RECORD SET:

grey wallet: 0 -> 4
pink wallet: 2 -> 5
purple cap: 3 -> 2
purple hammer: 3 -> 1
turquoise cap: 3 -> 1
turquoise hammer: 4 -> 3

EXERCISE AIM: Only lines containing "hammer" belong in the answer; copy every such line from the records.

SOLUTION:
purple hammer: 3 -> 1
turquoise hammer: 4 -> 3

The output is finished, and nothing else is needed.